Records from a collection
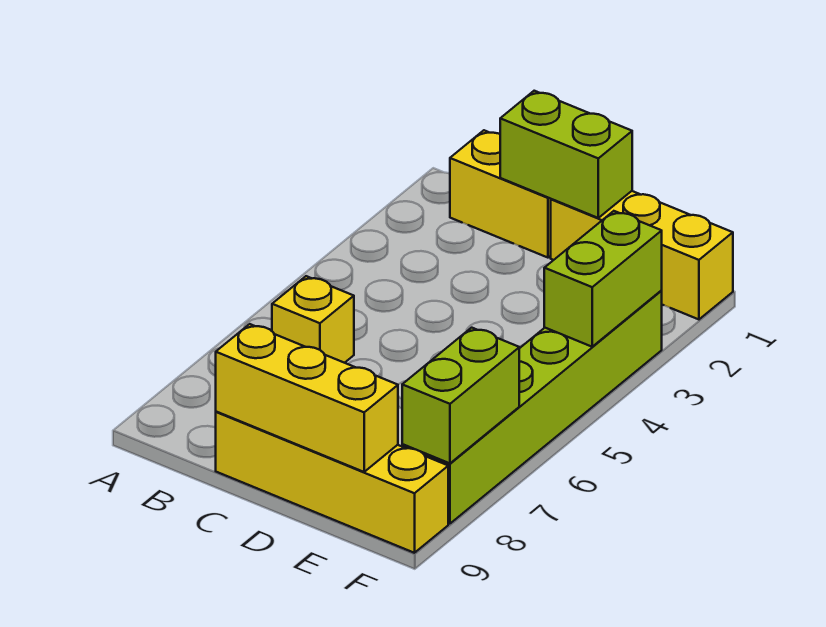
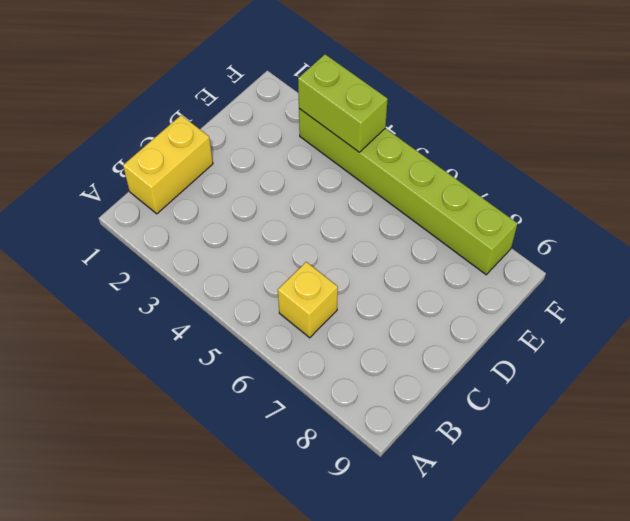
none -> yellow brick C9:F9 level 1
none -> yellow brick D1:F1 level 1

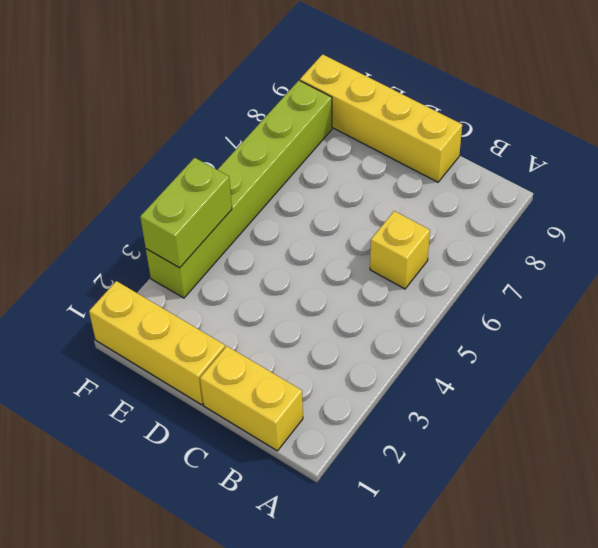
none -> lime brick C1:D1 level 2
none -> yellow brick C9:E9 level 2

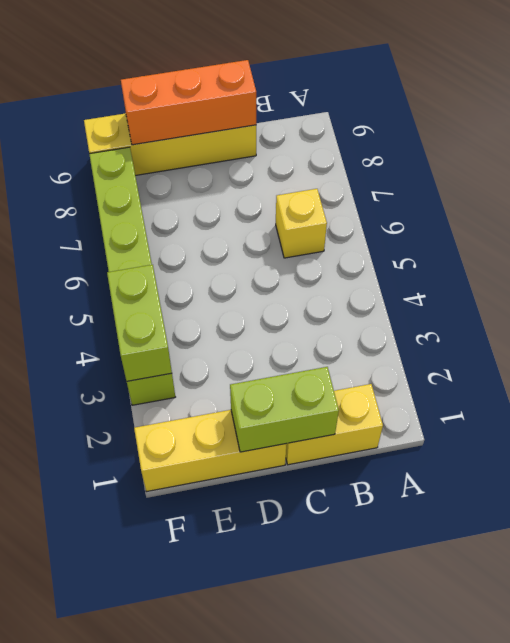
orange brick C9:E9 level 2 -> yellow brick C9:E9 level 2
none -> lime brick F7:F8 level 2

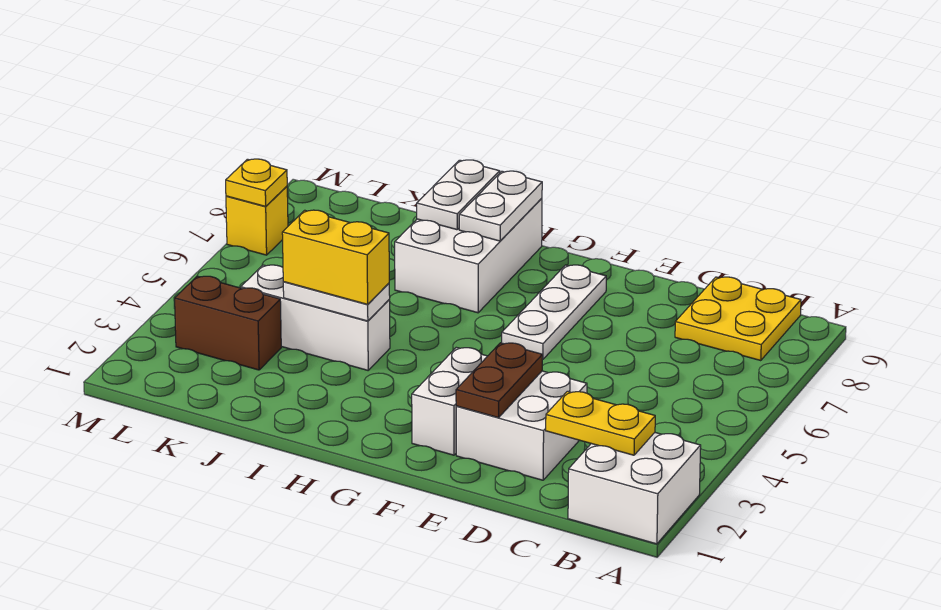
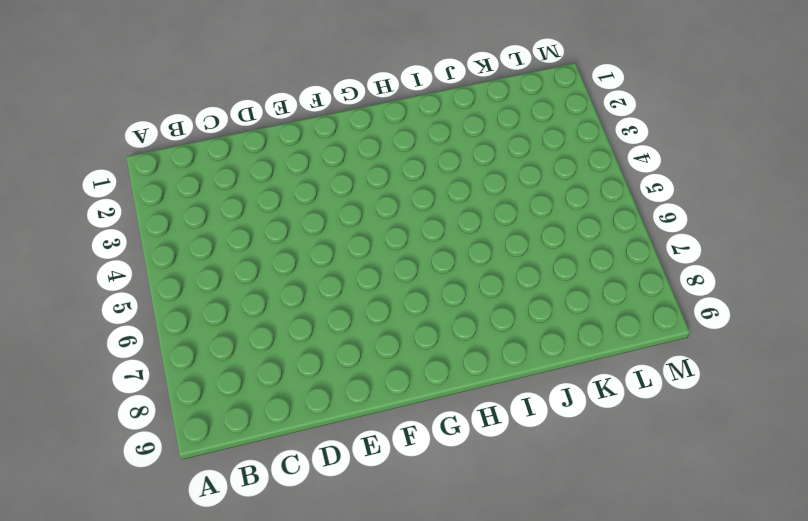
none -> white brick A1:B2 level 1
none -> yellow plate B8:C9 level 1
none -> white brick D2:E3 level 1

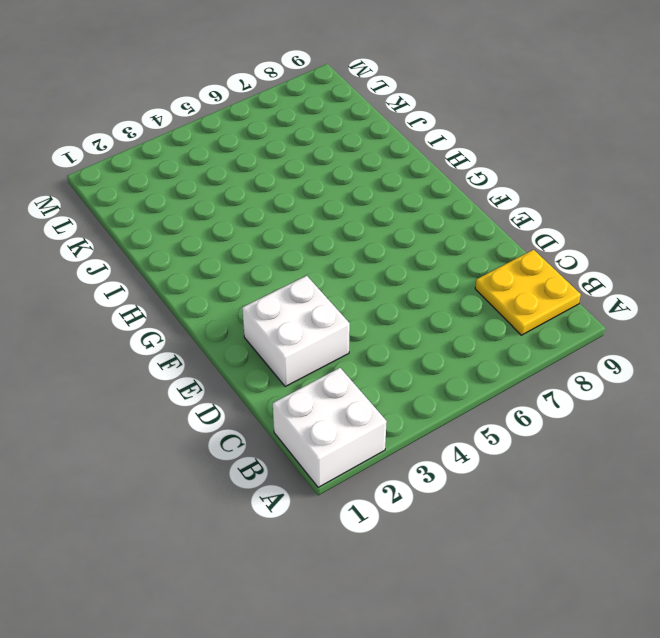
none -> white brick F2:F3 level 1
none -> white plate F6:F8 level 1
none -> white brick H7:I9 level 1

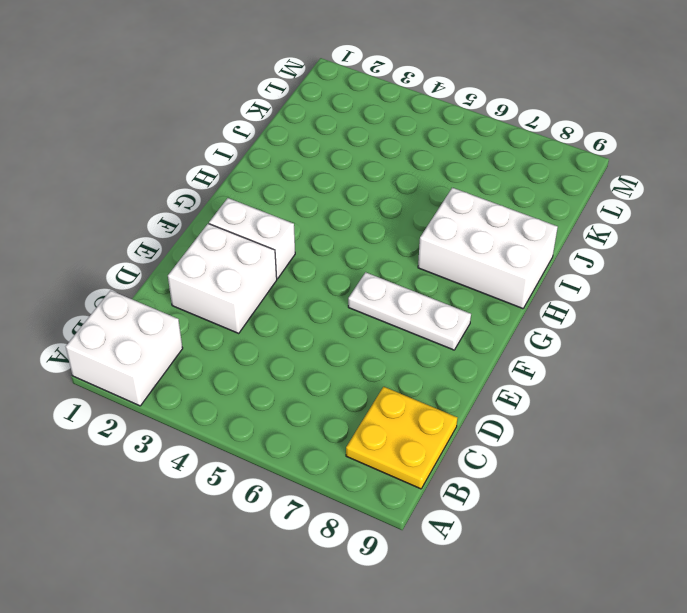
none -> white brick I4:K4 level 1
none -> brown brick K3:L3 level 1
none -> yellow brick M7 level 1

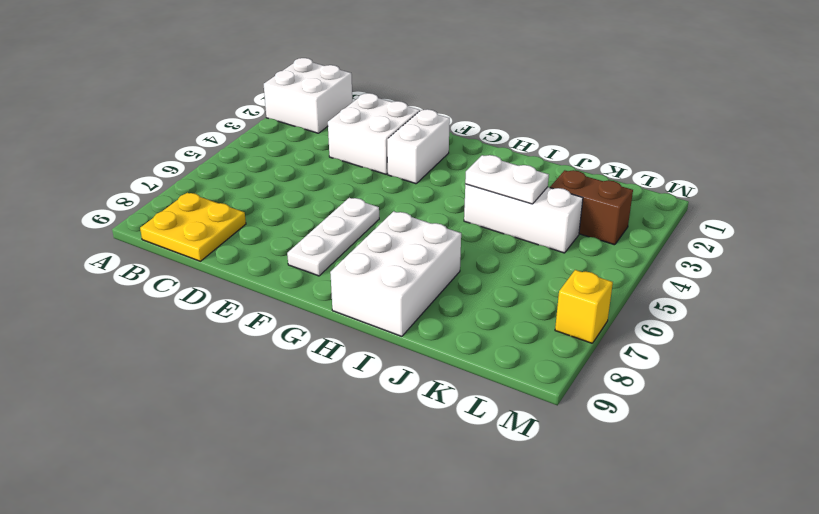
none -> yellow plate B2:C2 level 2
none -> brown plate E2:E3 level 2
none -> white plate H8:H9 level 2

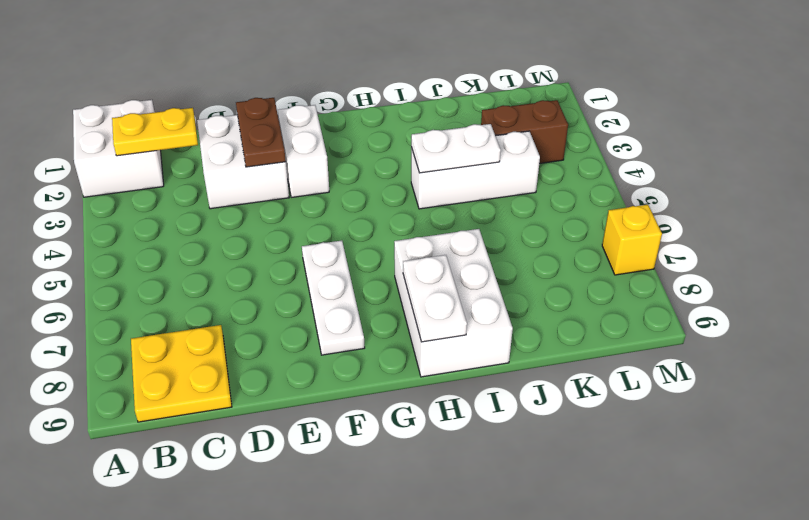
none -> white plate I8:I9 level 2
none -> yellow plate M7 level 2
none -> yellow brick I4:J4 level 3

# PROMPT:
Single out each line of the records above with the string "yellow" in it, and copy it.

# SOLUTION:
none -> yellow brick C9:F9 level 1
none -> yellow brick D1:F1 level 1
none -> yellow brick C9:E9 level 2
orange brick C9:E9 level 2 -> yellow brick C9:E9 level 2
none -> yellow plate B8:C9 level 1
none -> yellow brick M7 level 1
none -> yellow plate B2:C2 level 2
none -> yellow plate M7 level 2
none -> yellow brick I4:J4 level 3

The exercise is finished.